What is required
Leaving out all pictures, transcribe exactly the lines between the line with "Name all visible" and the last line of the records below, both included.

The data

------------------------

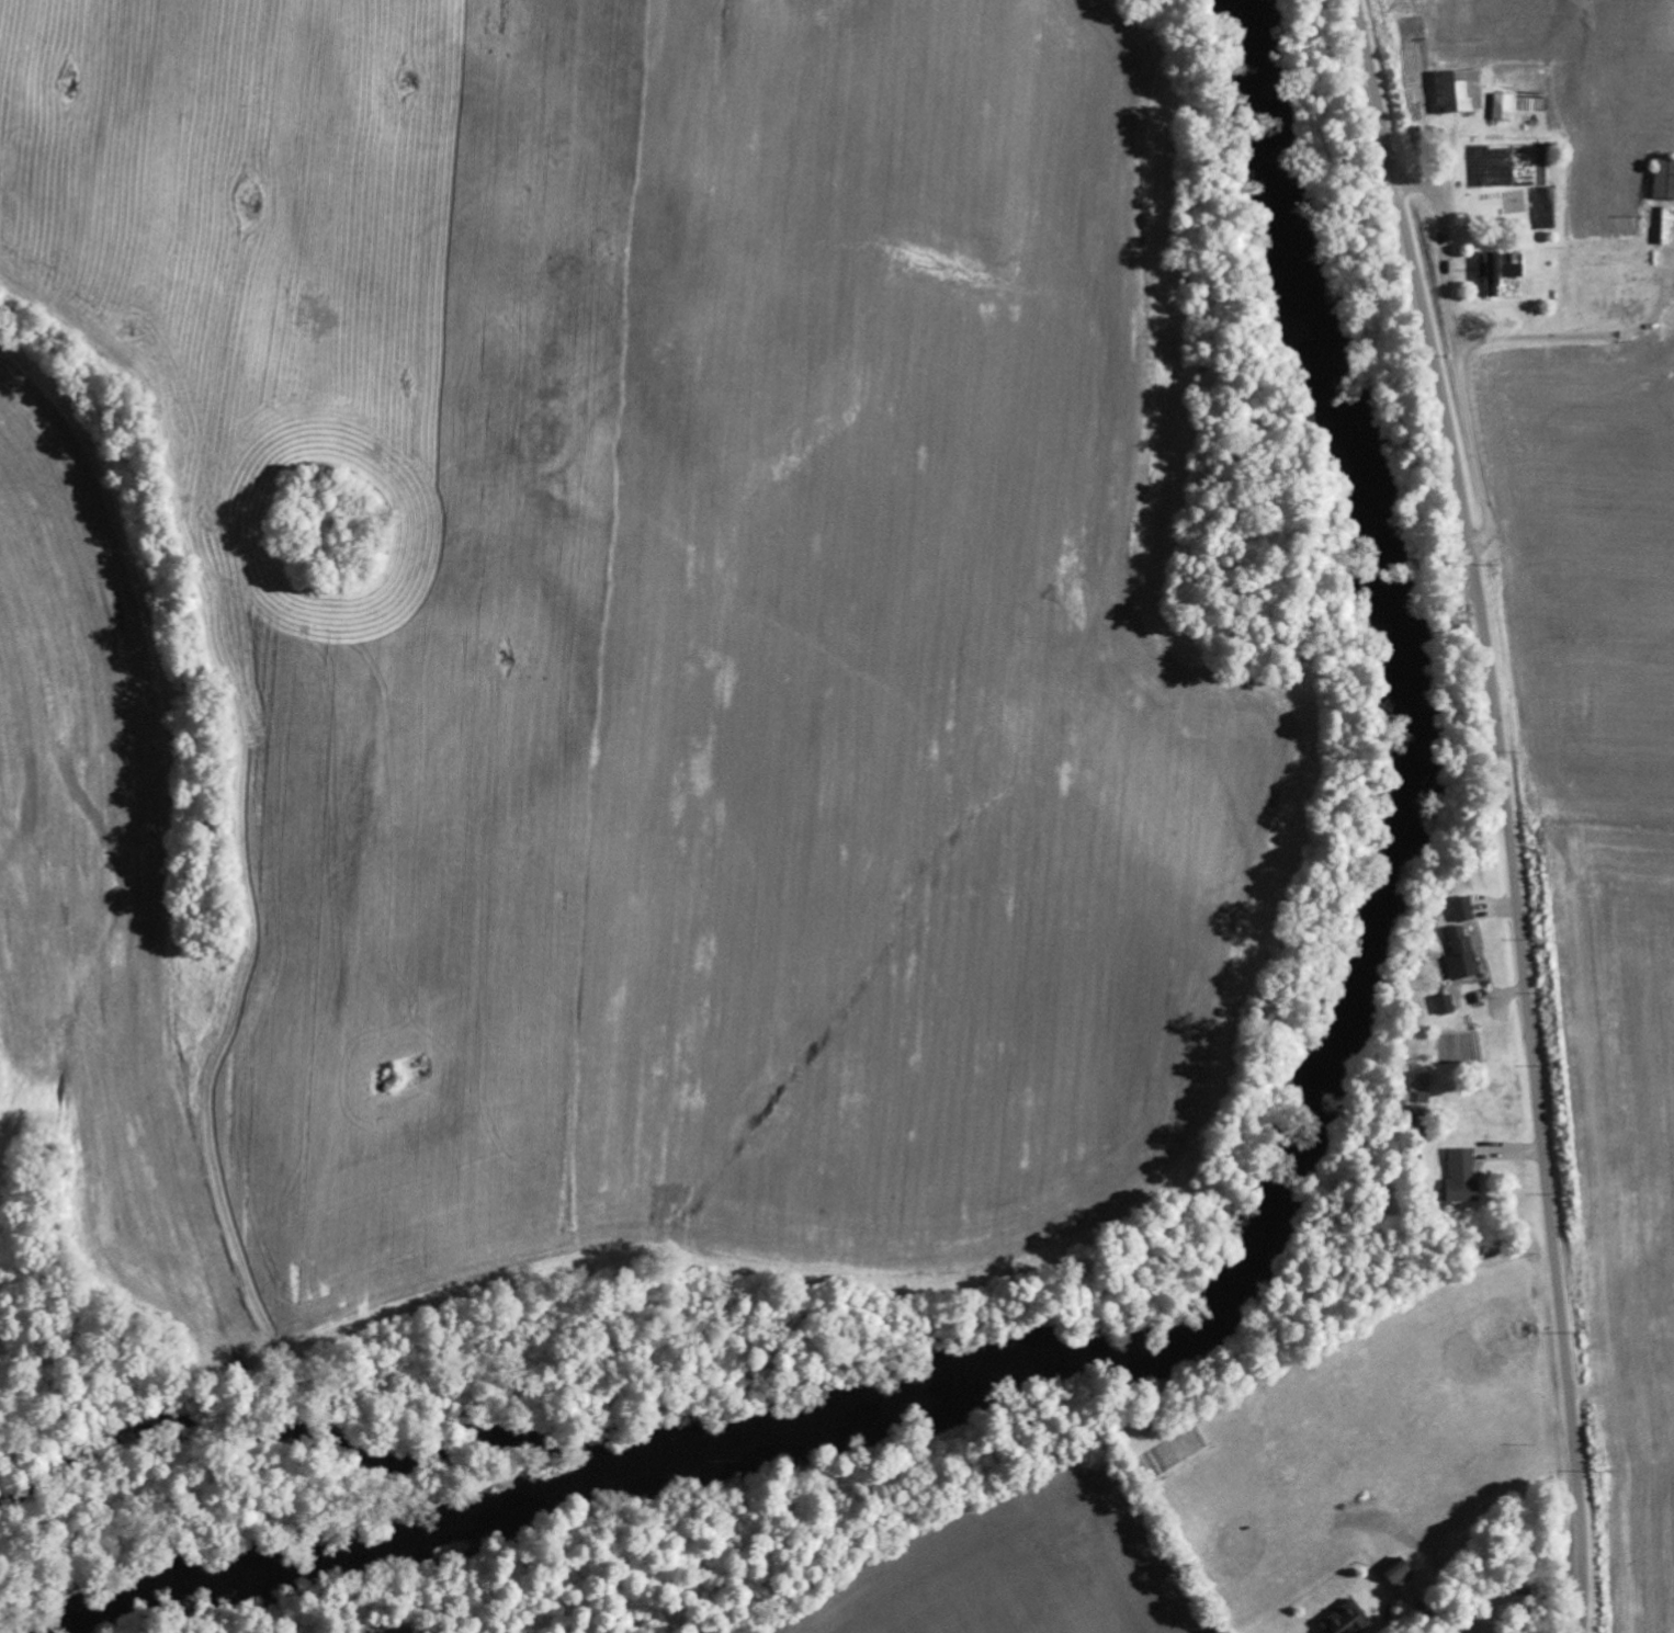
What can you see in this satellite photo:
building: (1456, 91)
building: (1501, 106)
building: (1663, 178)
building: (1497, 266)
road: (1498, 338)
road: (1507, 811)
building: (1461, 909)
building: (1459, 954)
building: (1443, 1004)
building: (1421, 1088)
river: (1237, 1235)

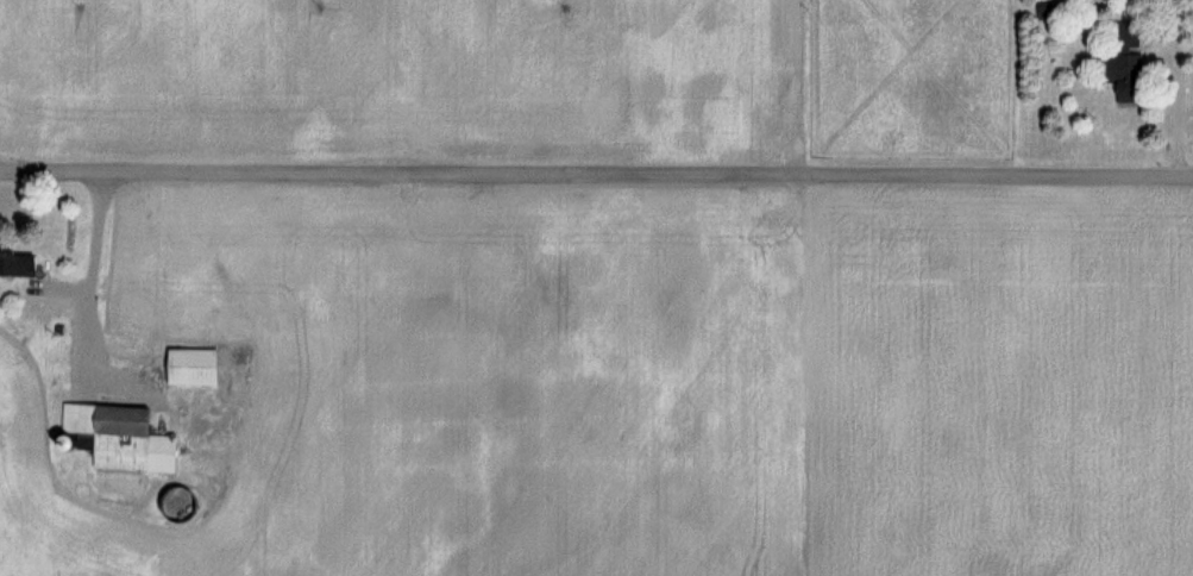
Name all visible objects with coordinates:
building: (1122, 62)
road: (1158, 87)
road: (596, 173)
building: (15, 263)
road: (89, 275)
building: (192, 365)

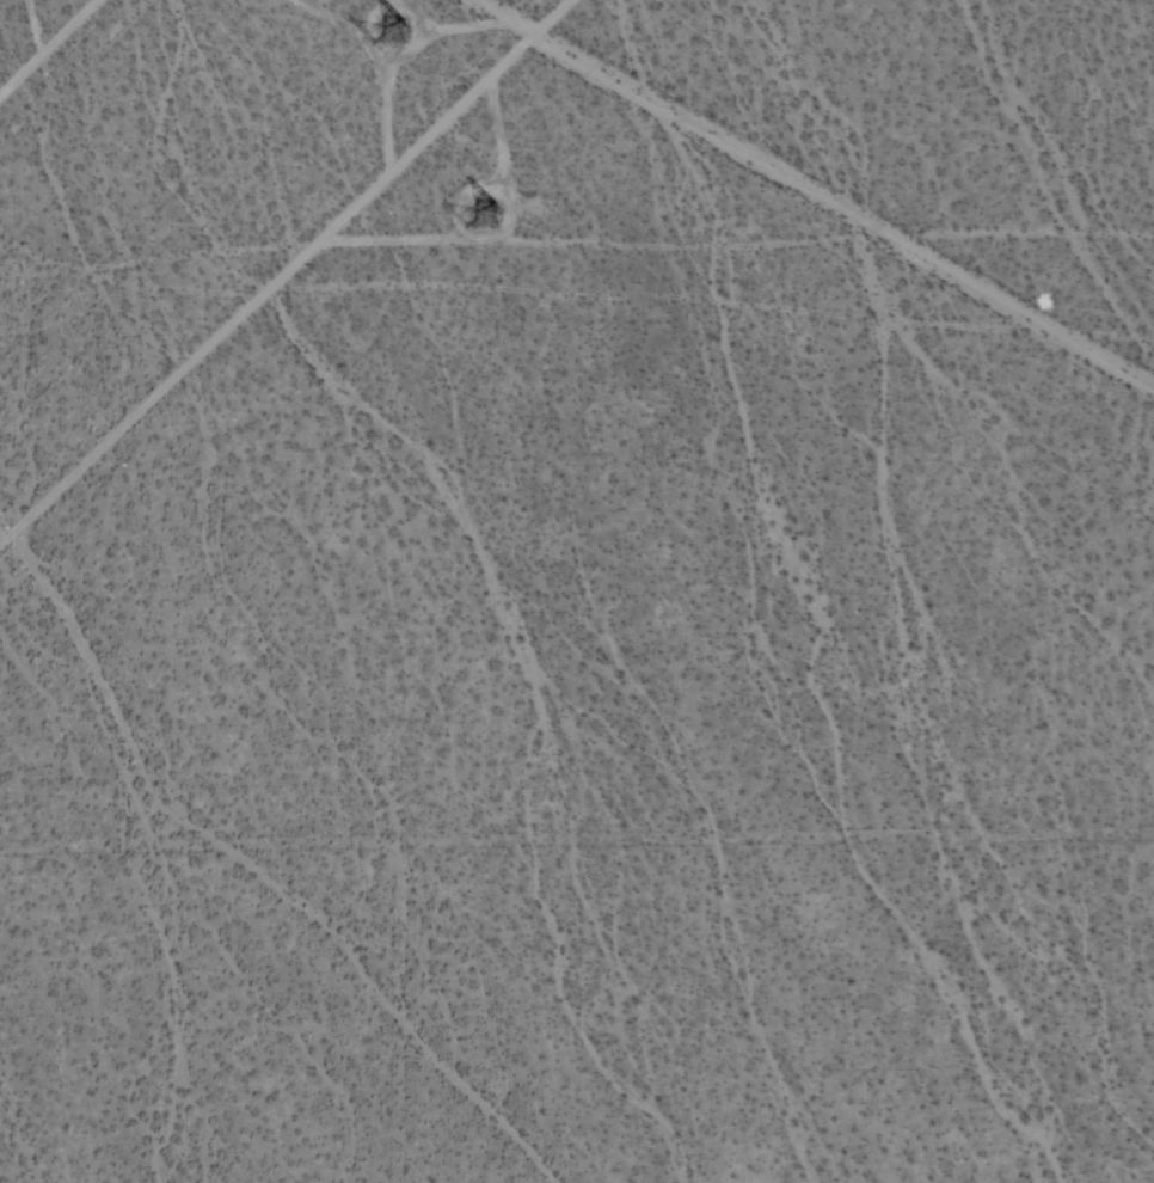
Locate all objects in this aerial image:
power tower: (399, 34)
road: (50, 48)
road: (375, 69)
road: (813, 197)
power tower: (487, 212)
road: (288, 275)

------------------------

Written answer
Name all visible objects with coordinates:
building: (1122, 62)
road: (1158, 87)
road: (596, 173)
building: (15, 263)
road: (89, 275)
building: (192, 365)

Locate all objects in this aerial image:
power tower: (399, 34)
road: (50, 48)
road: (375, 69)
road: (813, 197)
power tower: (487, 212)
road: (288, 275)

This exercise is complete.